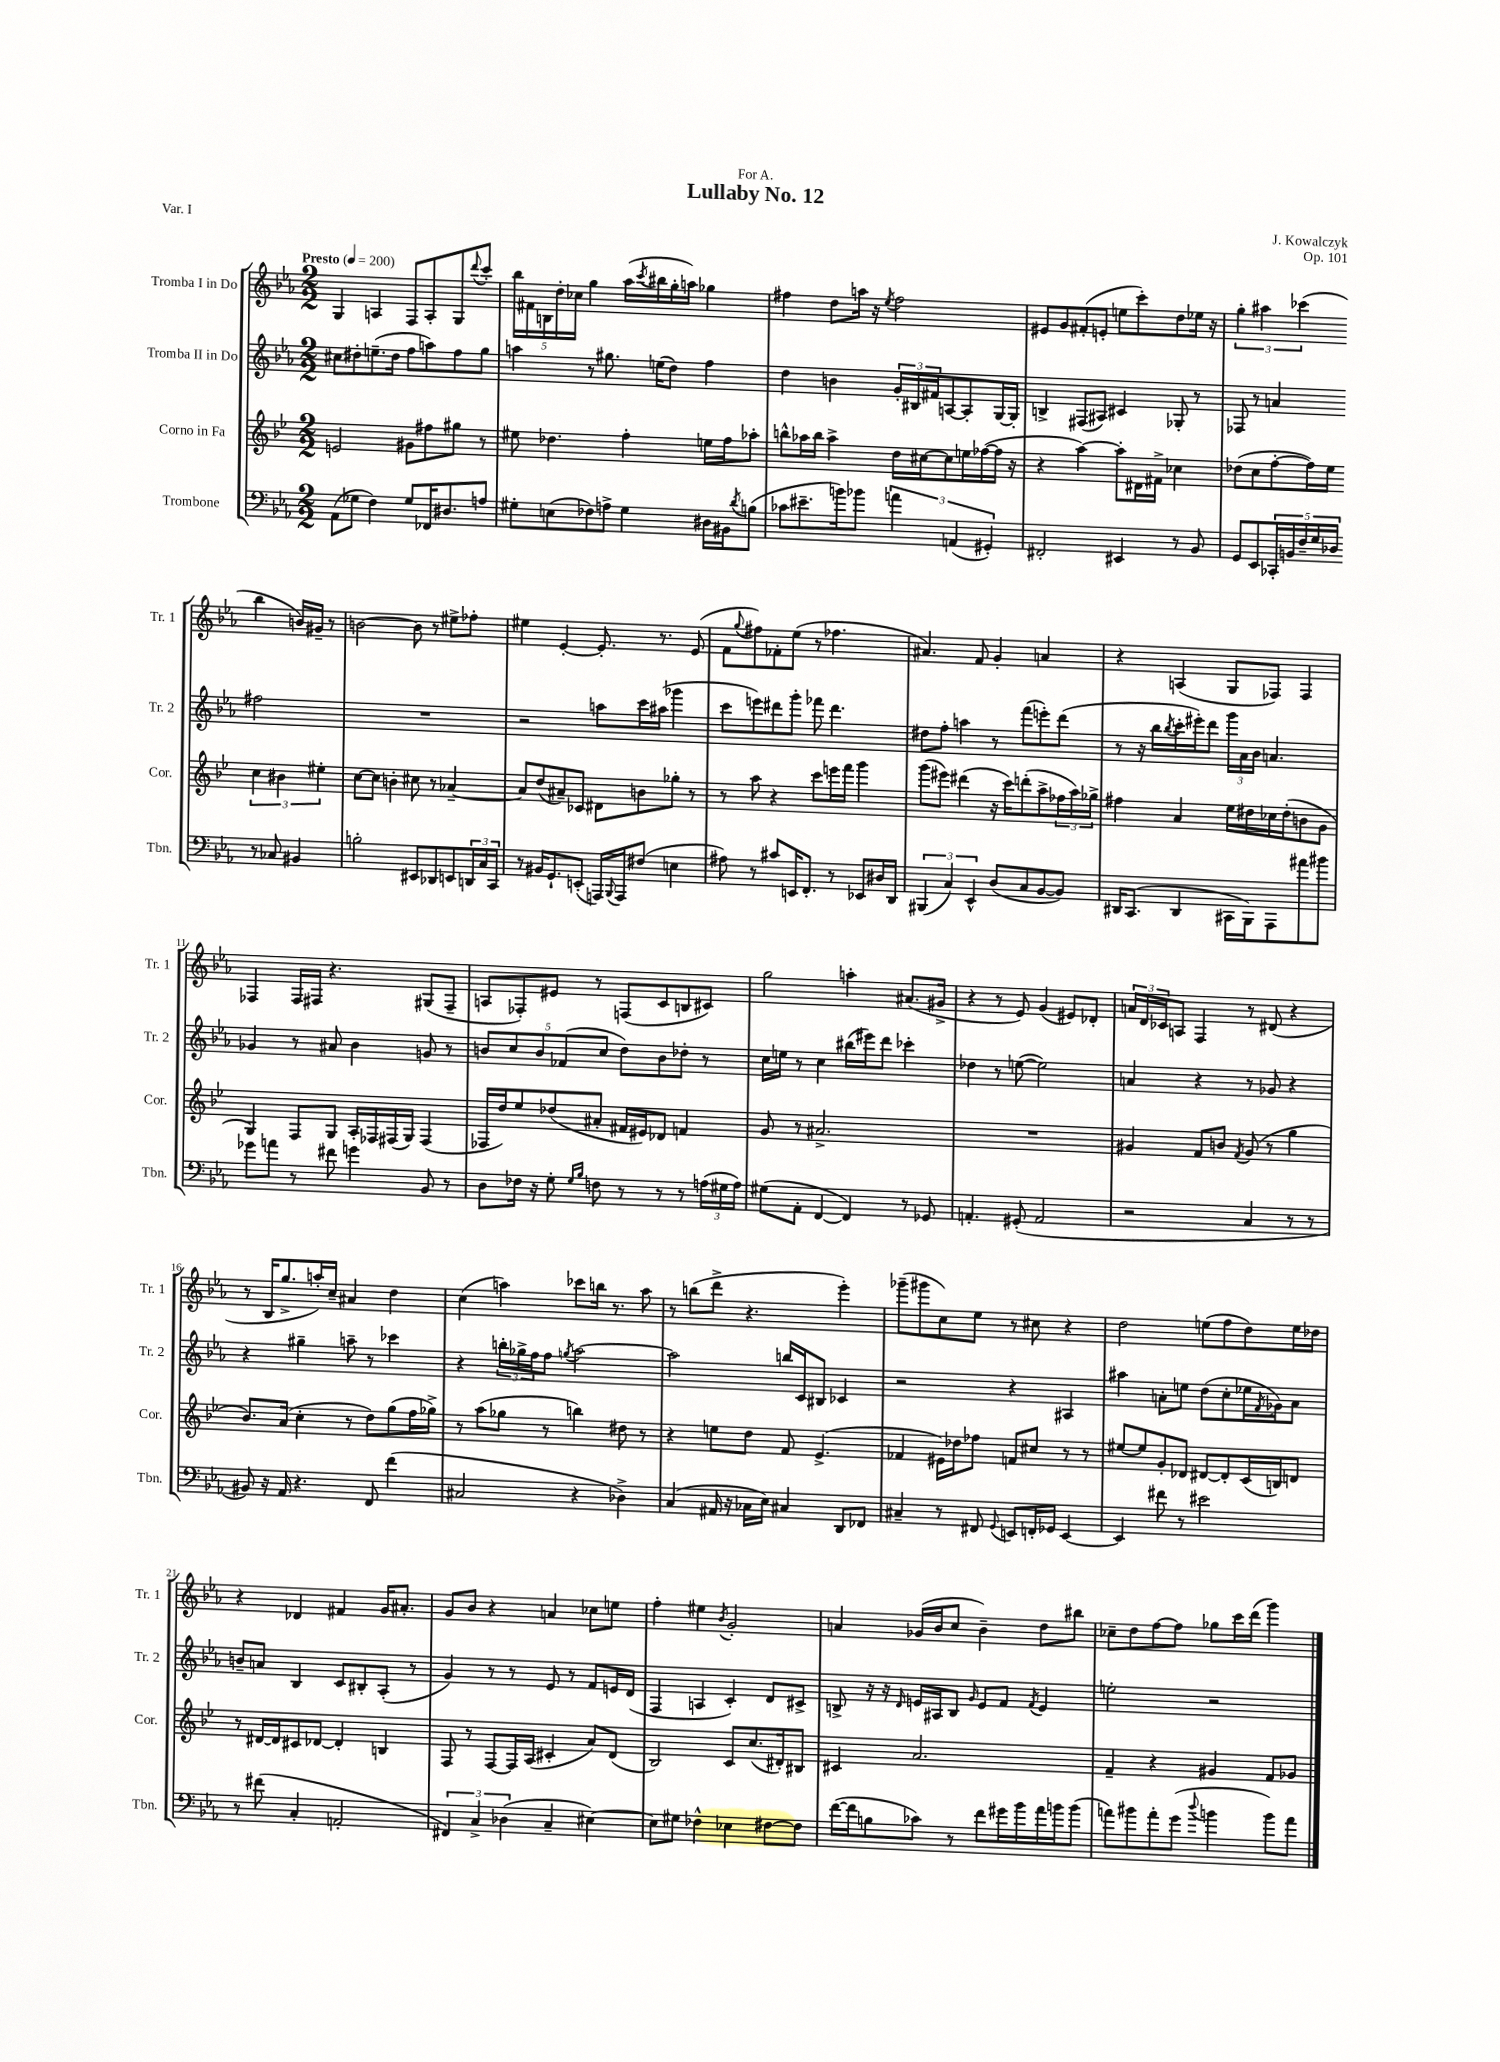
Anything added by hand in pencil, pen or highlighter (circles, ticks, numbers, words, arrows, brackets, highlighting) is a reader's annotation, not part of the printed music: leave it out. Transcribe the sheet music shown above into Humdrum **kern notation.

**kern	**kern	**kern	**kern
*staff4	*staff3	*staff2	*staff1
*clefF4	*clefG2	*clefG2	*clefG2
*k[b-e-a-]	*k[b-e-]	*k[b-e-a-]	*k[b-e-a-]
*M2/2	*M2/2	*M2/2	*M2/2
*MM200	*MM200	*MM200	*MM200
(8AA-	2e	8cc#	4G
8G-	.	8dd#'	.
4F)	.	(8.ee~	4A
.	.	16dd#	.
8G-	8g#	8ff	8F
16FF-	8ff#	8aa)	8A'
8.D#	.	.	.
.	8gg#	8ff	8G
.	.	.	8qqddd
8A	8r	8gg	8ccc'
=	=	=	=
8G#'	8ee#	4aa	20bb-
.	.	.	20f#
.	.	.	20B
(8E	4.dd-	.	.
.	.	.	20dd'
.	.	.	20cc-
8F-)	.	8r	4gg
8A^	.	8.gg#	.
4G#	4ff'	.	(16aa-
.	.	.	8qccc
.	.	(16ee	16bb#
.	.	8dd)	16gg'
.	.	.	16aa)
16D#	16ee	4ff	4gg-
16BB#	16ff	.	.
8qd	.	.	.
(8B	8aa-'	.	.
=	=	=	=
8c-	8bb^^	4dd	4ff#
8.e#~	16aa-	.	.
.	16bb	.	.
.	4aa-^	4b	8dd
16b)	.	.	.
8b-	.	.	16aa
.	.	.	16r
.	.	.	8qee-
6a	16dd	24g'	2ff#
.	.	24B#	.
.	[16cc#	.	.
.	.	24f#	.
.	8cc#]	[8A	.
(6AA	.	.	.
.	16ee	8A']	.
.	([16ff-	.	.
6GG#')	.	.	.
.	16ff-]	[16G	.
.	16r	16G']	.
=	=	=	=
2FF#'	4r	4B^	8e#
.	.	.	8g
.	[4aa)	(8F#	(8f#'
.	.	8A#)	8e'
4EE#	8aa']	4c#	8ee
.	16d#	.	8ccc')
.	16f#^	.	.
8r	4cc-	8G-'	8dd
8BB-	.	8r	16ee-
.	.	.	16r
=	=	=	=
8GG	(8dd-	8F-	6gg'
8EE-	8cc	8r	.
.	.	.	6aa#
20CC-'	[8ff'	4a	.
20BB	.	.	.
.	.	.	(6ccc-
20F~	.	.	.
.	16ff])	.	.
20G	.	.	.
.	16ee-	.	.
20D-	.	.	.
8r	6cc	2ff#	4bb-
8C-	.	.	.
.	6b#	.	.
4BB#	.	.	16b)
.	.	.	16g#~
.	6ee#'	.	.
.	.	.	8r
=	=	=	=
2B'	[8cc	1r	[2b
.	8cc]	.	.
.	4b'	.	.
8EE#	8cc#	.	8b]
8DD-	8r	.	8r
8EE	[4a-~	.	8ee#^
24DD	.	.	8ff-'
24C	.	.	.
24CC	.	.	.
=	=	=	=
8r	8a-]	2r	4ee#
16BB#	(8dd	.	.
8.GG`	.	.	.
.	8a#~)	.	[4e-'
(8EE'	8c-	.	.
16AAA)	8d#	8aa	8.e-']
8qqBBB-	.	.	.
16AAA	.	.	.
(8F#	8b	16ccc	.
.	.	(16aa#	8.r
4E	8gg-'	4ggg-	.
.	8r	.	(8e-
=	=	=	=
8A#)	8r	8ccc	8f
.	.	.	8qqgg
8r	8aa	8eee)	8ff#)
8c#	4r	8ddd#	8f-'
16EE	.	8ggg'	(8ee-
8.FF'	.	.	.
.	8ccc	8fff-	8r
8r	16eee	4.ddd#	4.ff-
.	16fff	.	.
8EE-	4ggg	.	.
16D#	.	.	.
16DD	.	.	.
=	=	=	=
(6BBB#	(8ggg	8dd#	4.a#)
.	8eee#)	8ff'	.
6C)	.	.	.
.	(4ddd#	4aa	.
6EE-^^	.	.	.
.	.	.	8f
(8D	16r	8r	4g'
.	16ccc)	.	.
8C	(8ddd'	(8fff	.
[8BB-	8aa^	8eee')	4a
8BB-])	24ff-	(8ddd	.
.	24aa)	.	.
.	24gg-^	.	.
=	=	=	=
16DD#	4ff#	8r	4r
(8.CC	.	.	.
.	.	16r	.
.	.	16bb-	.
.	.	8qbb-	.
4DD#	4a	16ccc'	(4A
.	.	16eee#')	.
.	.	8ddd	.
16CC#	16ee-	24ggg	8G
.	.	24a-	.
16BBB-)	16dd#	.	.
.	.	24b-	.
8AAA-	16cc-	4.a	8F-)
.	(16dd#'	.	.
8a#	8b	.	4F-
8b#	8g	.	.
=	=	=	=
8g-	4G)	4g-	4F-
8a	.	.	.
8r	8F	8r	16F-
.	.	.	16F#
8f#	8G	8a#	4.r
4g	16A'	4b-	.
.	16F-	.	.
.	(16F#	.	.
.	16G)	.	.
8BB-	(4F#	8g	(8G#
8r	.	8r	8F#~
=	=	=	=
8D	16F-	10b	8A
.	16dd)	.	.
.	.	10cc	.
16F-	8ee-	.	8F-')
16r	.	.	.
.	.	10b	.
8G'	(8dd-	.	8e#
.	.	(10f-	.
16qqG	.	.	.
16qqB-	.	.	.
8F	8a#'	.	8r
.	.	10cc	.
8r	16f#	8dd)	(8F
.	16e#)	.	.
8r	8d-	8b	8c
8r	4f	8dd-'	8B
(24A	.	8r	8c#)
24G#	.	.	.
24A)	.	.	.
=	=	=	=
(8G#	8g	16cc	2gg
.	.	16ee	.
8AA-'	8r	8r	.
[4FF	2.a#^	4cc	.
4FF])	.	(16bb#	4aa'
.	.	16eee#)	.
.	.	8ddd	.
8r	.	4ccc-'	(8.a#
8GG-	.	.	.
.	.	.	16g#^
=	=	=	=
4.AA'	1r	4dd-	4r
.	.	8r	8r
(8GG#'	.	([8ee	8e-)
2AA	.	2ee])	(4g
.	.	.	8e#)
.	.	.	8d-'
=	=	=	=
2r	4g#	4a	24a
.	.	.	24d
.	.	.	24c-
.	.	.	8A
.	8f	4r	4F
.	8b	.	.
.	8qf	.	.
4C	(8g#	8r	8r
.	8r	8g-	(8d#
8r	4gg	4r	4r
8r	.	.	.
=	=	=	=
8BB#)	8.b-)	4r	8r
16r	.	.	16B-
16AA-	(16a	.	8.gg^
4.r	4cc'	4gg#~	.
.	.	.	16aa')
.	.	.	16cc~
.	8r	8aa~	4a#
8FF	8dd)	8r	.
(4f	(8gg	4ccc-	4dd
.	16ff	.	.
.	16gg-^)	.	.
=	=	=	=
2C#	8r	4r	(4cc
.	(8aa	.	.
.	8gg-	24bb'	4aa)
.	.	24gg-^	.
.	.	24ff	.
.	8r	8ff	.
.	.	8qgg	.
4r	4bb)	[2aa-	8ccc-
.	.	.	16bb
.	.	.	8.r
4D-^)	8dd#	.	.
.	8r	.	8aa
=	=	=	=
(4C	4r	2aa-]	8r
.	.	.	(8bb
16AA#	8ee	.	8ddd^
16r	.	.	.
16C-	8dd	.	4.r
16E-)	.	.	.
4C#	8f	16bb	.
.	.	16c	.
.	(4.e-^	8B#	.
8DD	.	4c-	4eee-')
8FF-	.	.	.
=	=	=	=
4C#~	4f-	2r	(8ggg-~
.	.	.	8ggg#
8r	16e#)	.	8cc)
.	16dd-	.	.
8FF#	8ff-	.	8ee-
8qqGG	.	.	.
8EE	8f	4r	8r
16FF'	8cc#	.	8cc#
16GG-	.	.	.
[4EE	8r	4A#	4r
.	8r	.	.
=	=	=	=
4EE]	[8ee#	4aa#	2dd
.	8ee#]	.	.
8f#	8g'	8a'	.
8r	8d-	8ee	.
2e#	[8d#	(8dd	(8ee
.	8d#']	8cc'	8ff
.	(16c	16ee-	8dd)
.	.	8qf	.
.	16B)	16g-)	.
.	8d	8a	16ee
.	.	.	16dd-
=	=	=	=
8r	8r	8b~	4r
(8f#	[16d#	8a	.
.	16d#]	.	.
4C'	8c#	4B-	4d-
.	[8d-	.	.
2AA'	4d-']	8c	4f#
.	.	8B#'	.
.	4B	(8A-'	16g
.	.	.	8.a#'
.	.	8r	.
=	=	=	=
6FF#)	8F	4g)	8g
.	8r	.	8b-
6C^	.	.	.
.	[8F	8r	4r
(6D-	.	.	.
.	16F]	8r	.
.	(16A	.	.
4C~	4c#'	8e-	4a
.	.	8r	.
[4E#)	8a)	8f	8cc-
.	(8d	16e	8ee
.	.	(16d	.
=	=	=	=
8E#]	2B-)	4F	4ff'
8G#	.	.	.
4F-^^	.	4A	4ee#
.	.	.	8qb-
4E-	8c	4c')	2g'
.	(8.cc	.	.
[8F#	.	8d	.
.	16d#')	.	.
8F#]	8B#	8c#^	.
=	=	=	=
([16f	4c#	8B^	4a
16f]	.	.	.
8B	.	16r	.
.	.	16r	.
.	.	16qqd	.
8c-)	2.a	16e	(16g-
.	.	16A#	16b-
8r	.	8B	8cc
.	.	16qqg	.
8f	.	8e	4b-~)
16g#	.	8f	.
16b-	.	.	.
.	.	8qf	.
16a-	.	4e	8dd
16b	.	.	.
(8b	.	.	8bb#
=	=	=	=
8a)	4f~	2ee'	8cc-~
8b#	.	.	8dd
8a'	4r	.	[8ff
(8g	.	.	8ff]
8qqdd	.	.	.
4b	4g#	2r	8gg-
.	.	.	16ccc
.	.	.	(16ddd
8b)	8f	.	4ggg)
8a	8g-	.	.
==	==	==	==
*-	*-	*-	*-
--
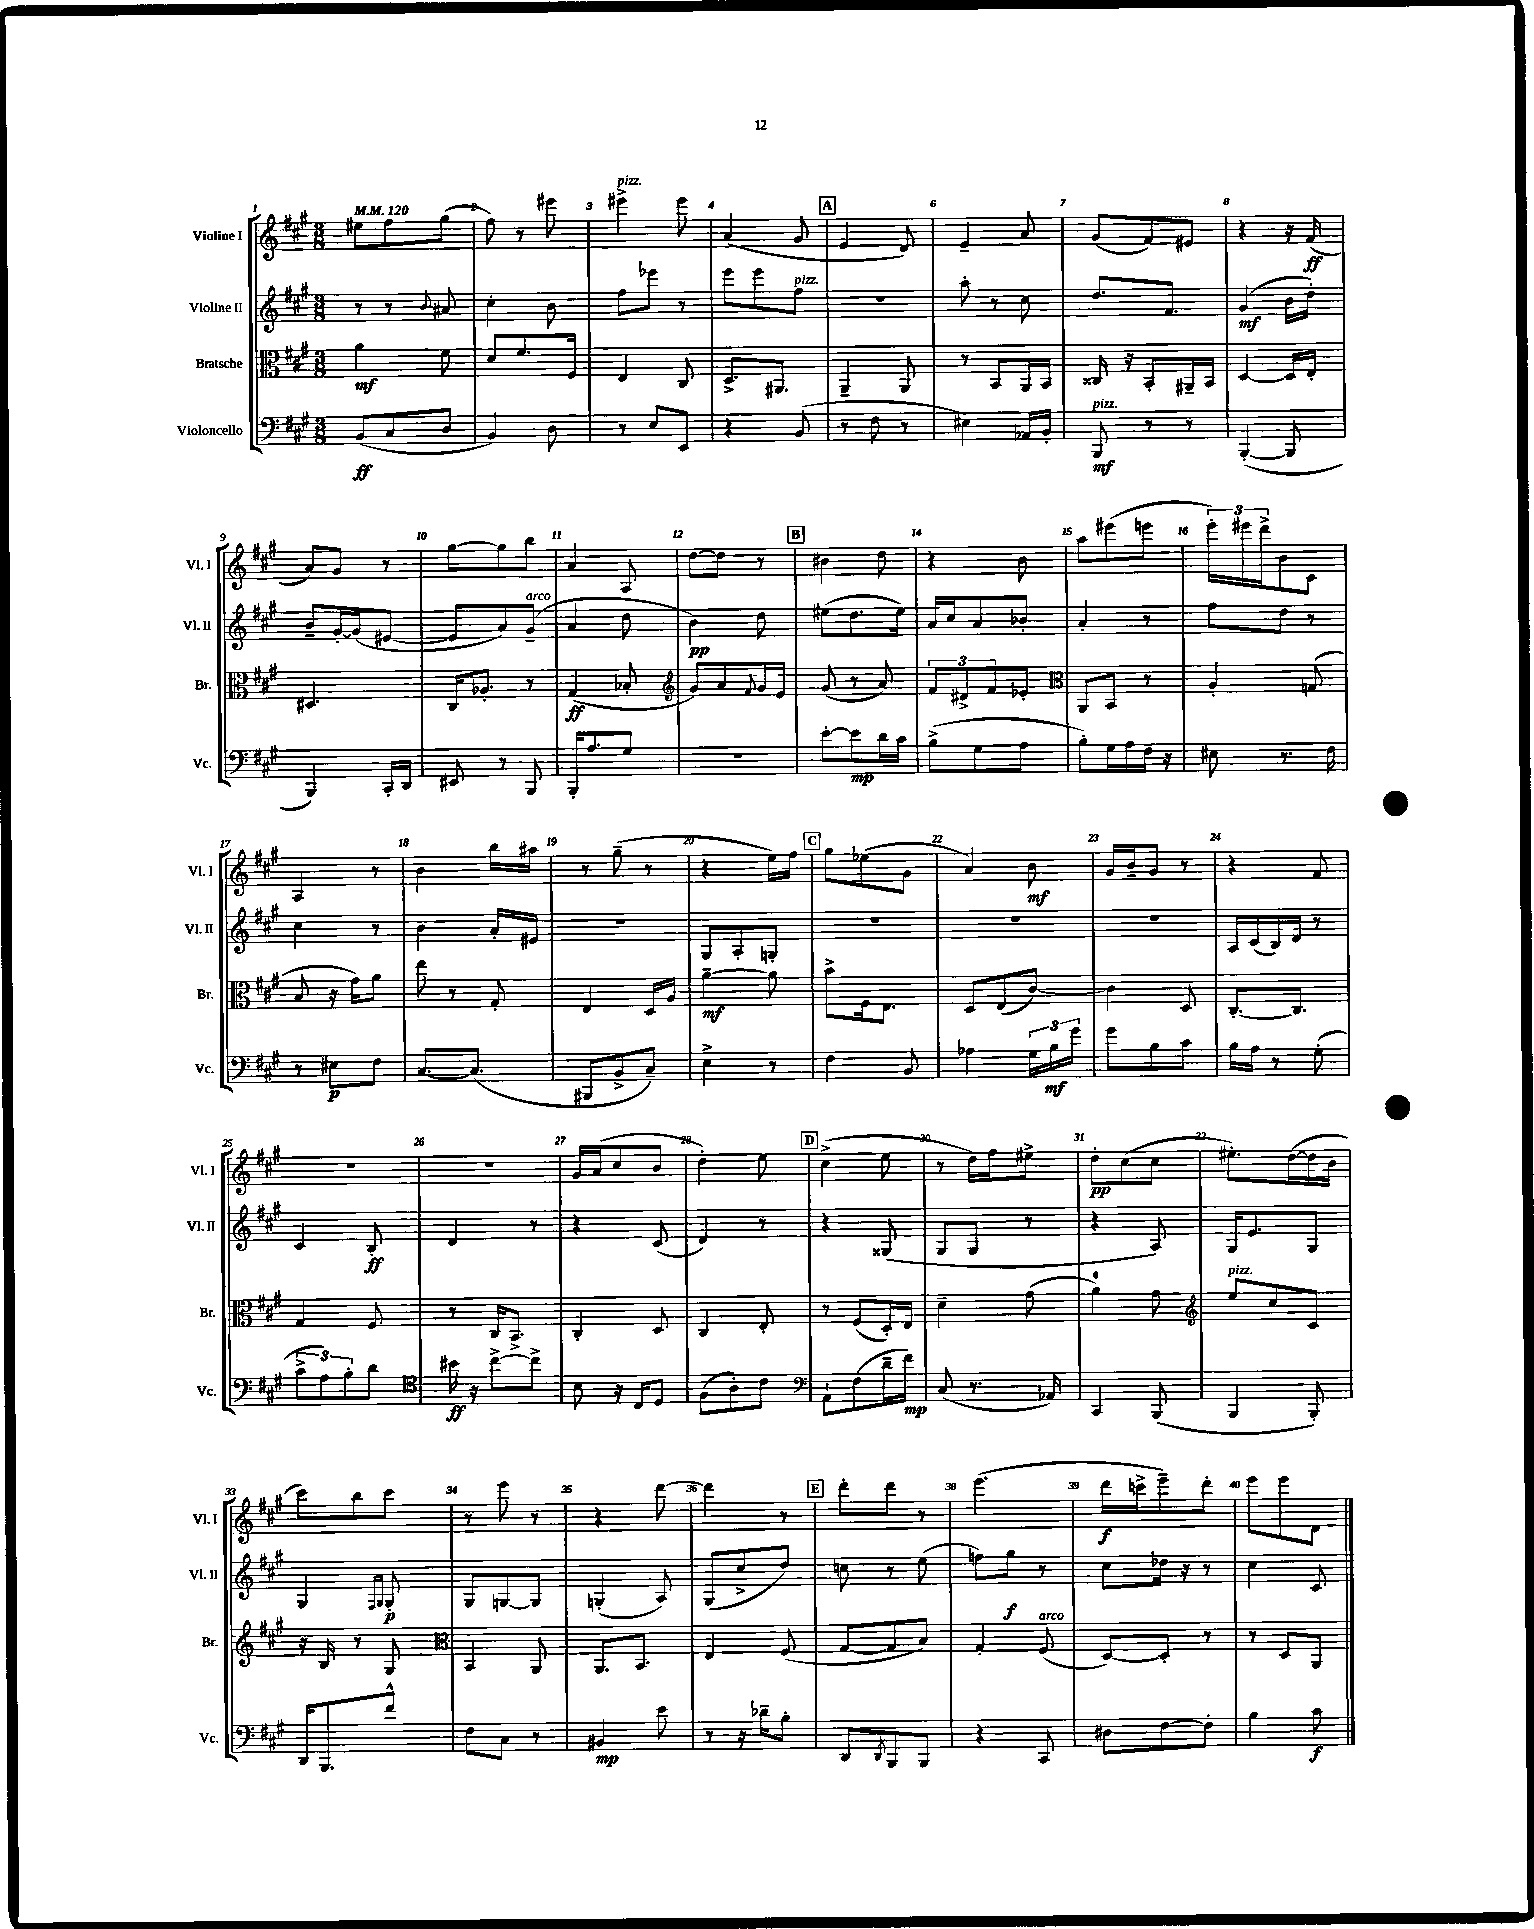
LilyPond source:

[Exercise objective]: Gather from the material above every line in which the word "kern" appears, and copy each such line in full.

[Response]:
Anything added by hand in pencil, pen or highlighter (circles, ticks, numbers, words, arrows, brackets, highlighting) is a reader's annotation, not part of the printed music: leave it out. Transcribe the sheet music shown above into Humdrum **kern notation.
**kern	**kern	**kern	**kern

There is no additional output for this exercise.